PROBLEM:
Once the pictures have been set aside, copy every remaining entry exactly.

[Difference listings]
★ ★ ★ ★
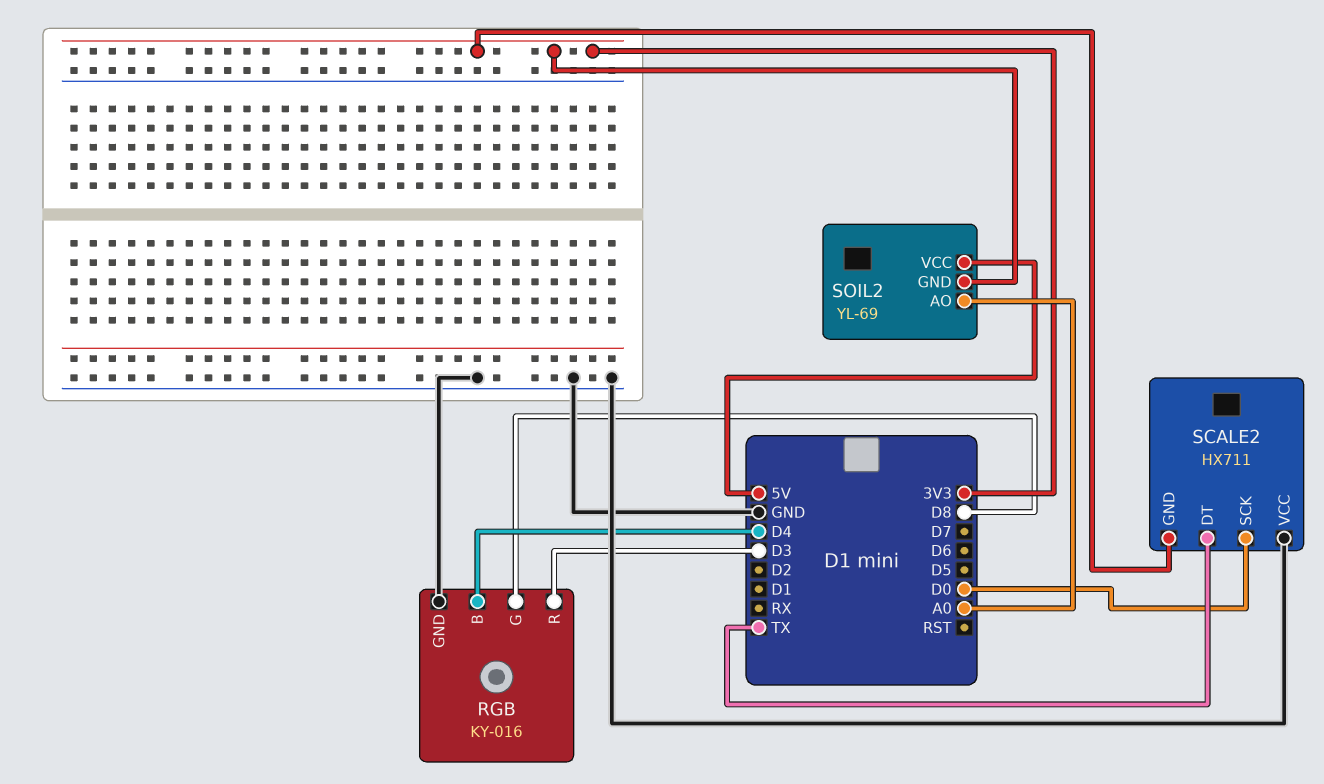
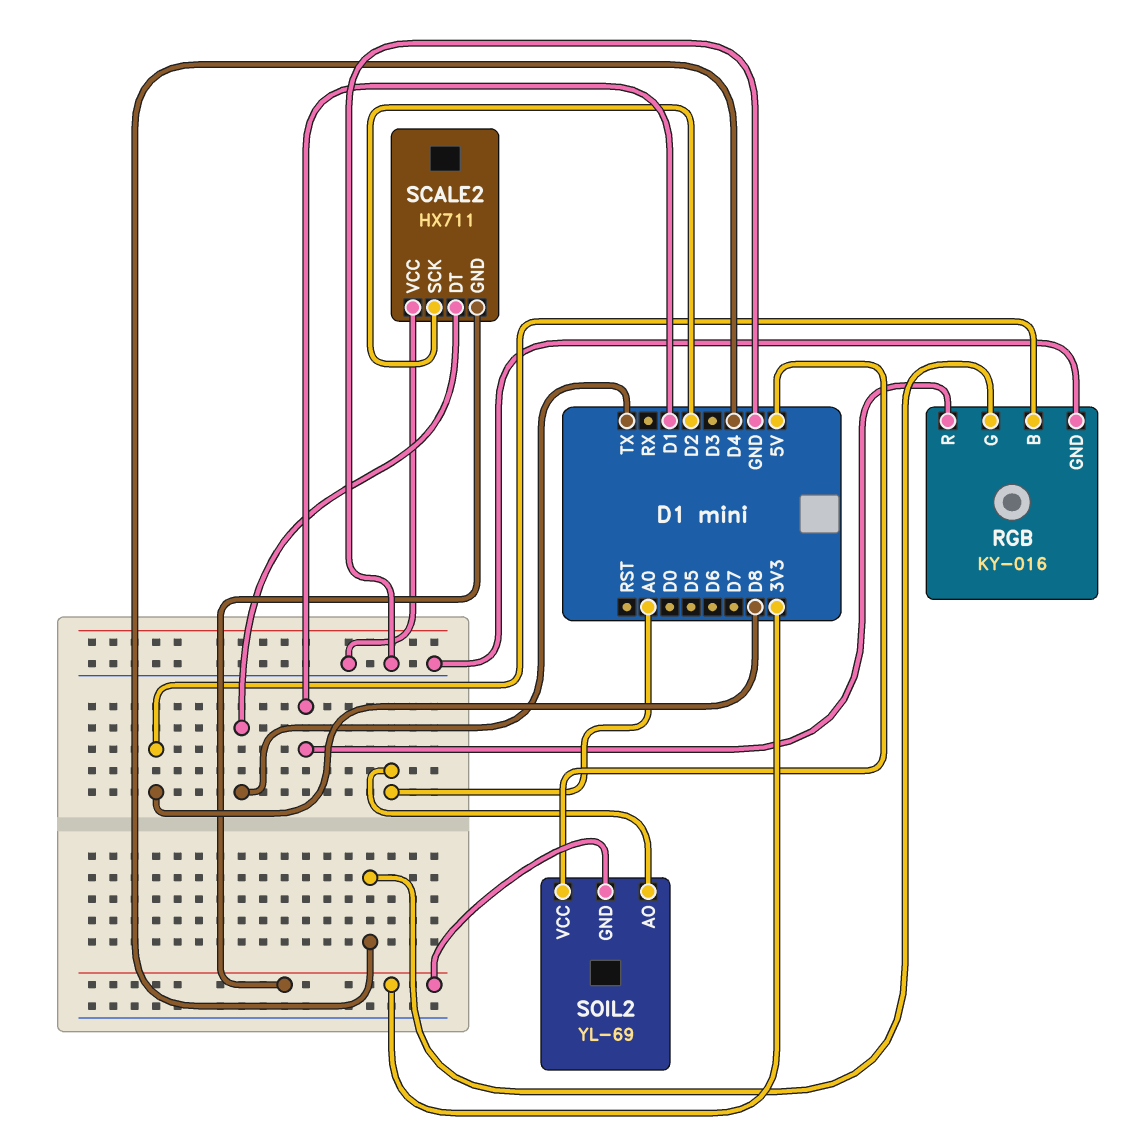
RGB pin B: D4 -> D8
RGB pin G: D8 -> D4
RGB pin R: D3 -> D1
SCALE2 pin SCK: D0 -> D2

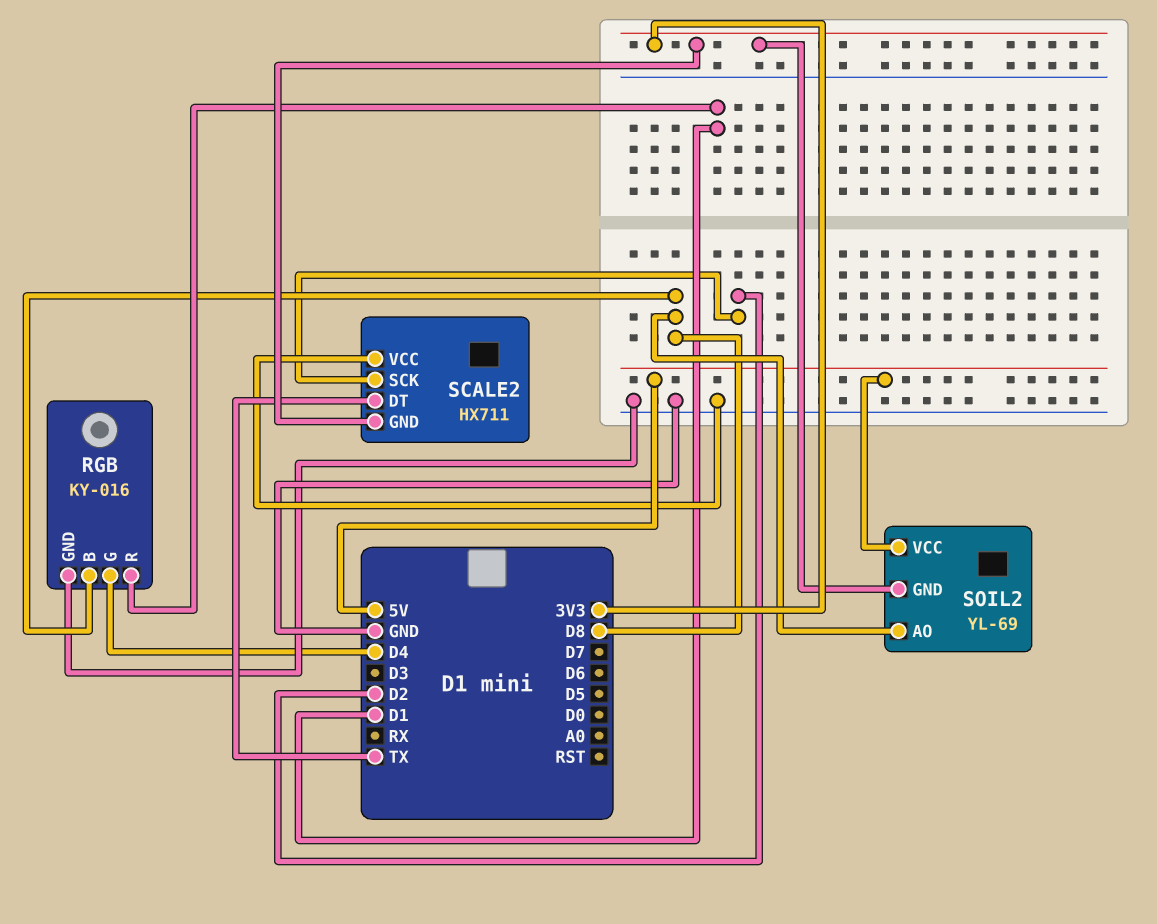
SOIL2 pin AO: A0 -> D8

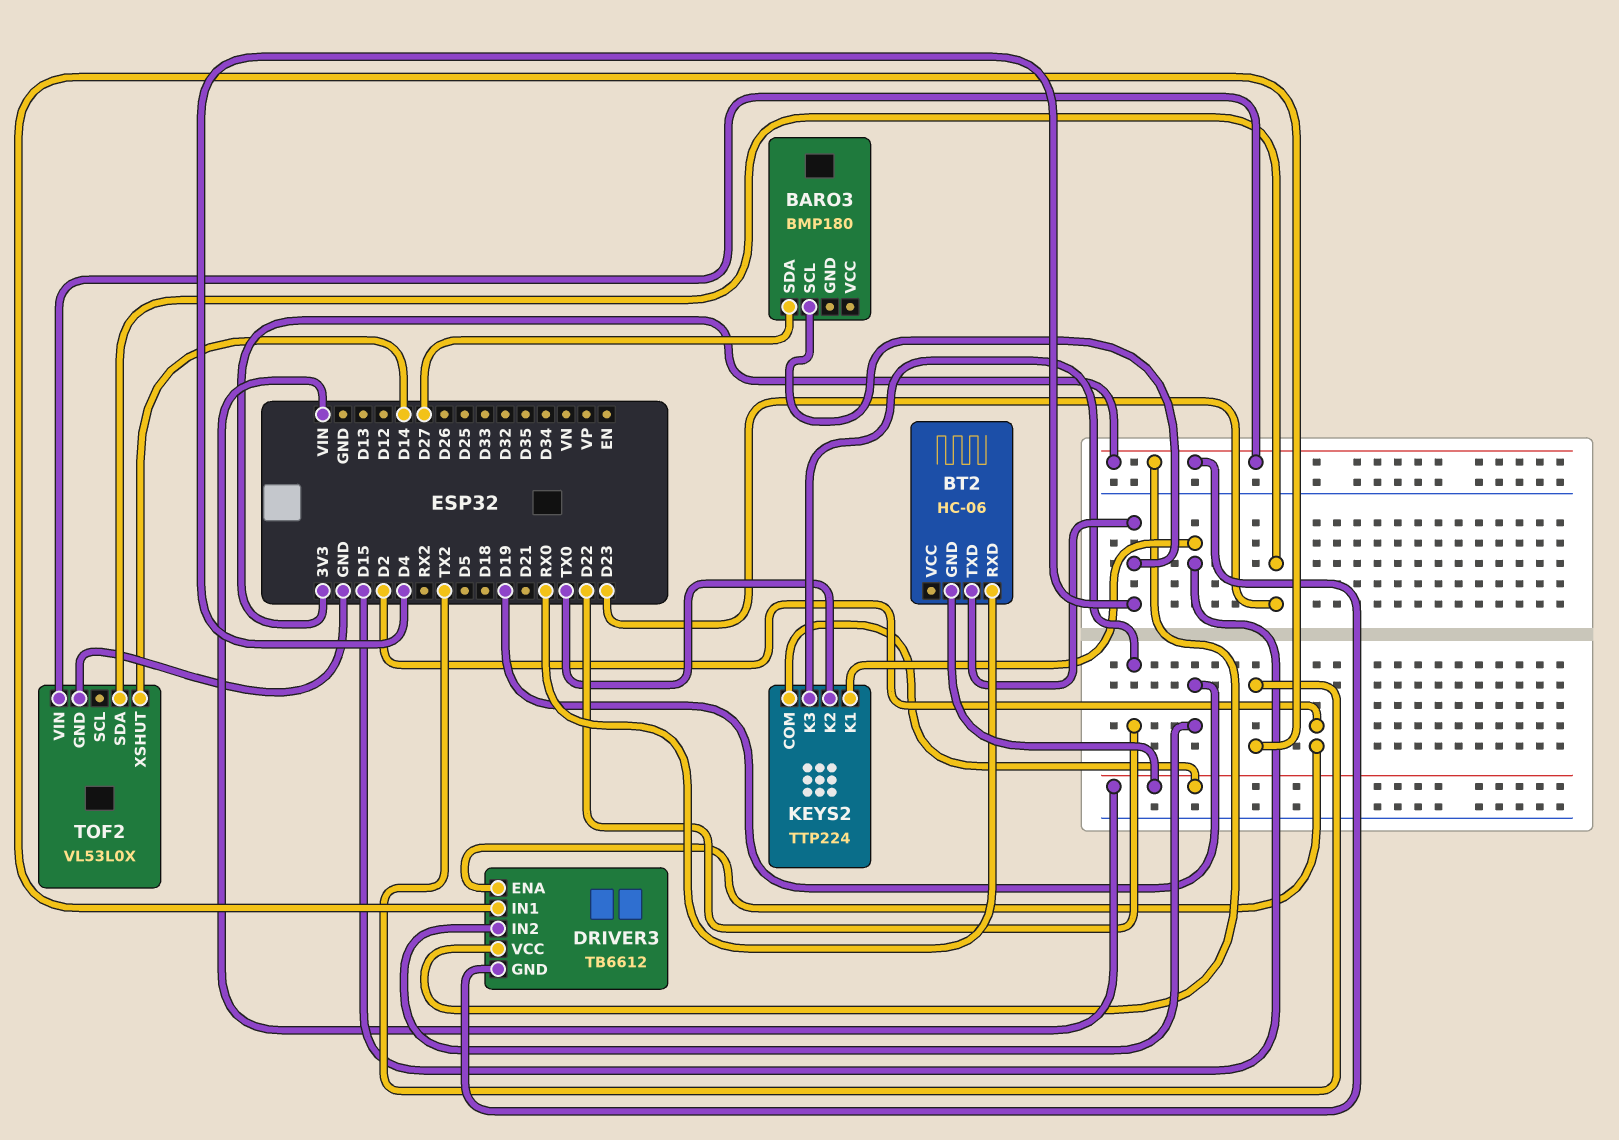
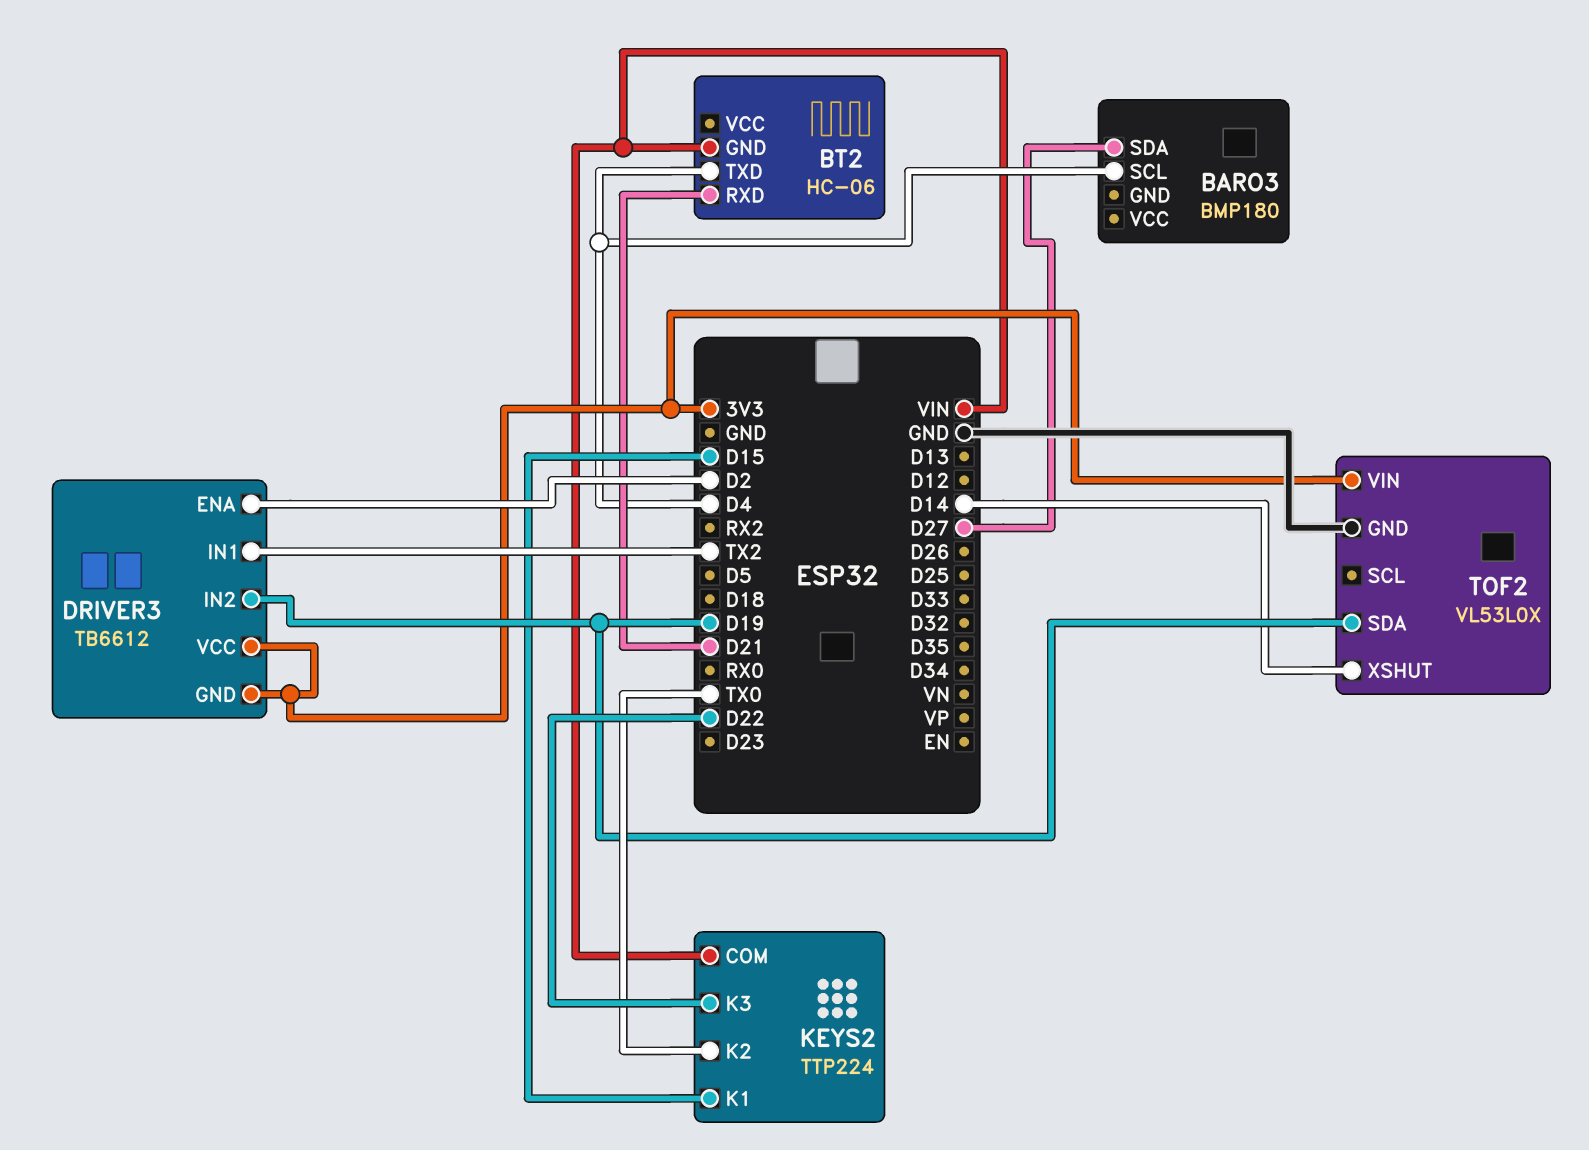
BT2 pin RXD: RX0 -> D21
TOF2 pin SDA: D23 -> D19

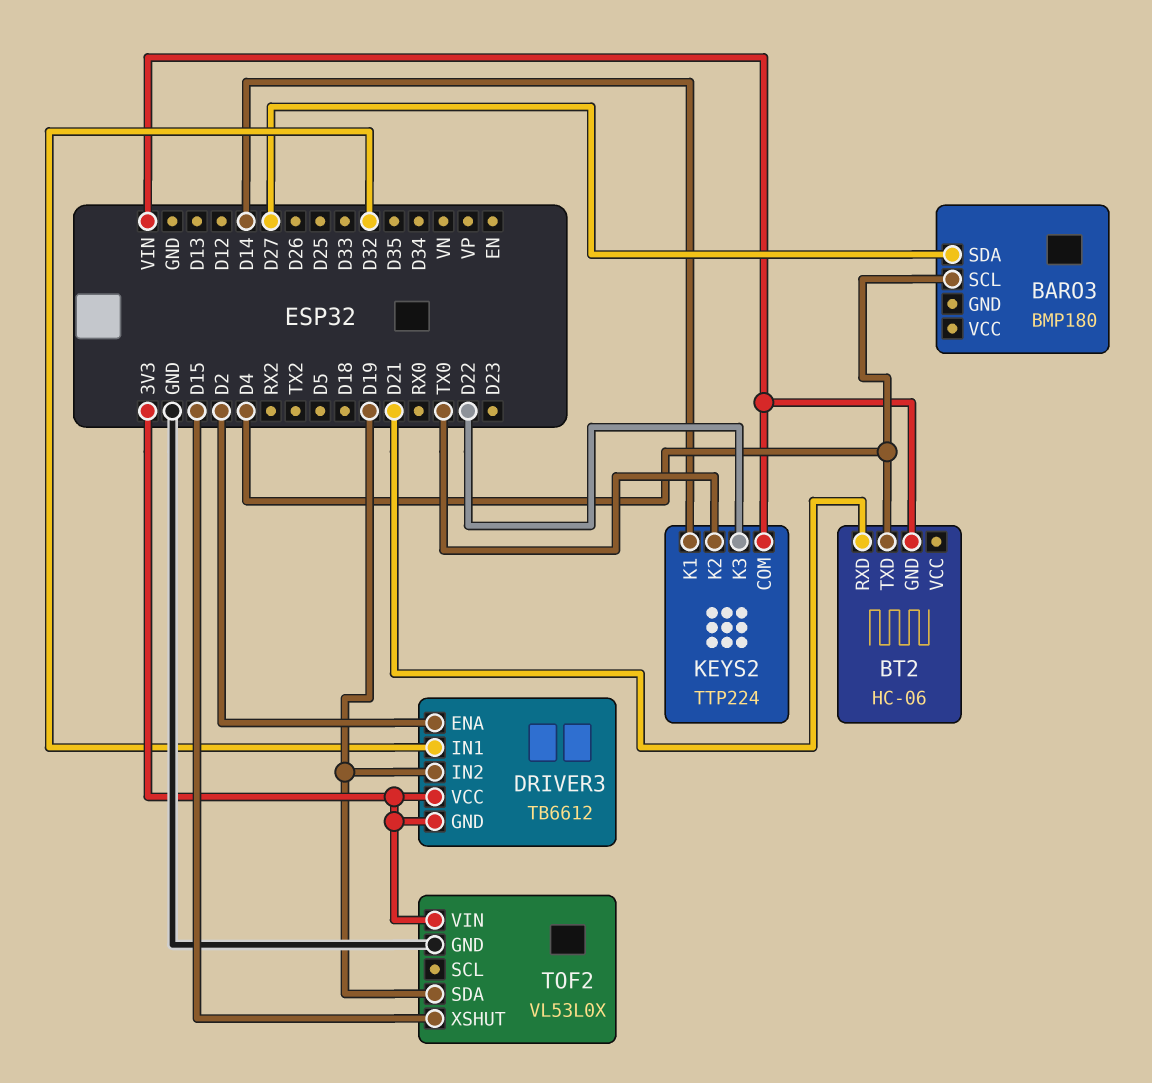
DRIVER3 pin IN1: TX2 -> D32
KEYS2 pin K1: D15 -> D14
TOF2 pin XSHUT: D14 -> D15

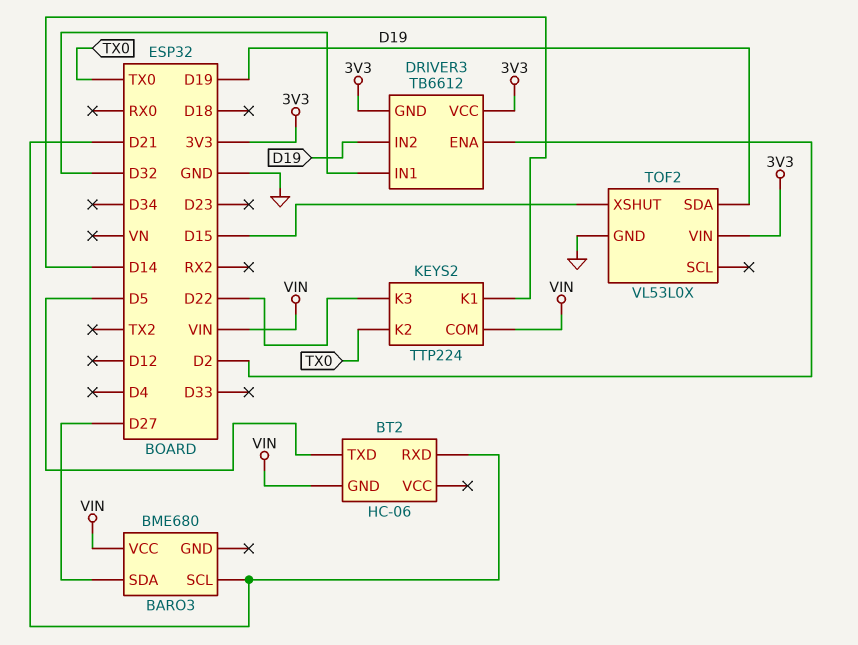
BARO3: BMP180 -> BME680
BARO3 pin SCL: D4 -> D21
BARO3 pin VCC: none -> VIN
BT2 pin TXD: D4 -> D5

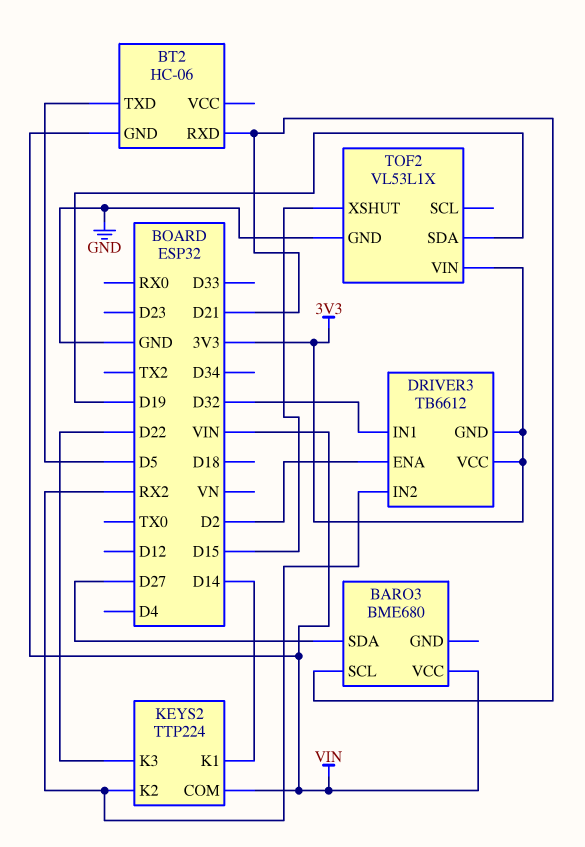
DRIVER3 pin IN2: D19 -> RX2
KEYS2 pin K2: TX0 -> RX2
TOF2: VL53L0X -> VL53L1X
★ ★ ★ ★
OUTPUT FOR THIS EXERCISE:
RGB pin B: D4 -> D8
RGB pin G: D8 -> D4
RGB pin R: D3 -> D1
SCALE2 pin SCK: D0 -> D2

SOIL2 pin AO: A0 -> D8

BT2 pin RXD: RX0 -> D21
TOF2 pin SDA: D23 -> D19

DRIVER3 pin IN1: TX2 -> D32
KEYS2 pin K1: D15 -> D14
TOF2 pin XSHUT: D14 -> D15

BARO3: BMP180 -> BME680
BARO3 pin SCL: D4 -> D21
BARO3 pin VCC: none -> VIN
BT2 pin TXD: D4 -> D5

DRIVER3 pin IN2: D19 -> RX2
KEYS2 pin K2: TX0 -> RX2
TOF2: VL53L0X -> VL53L1X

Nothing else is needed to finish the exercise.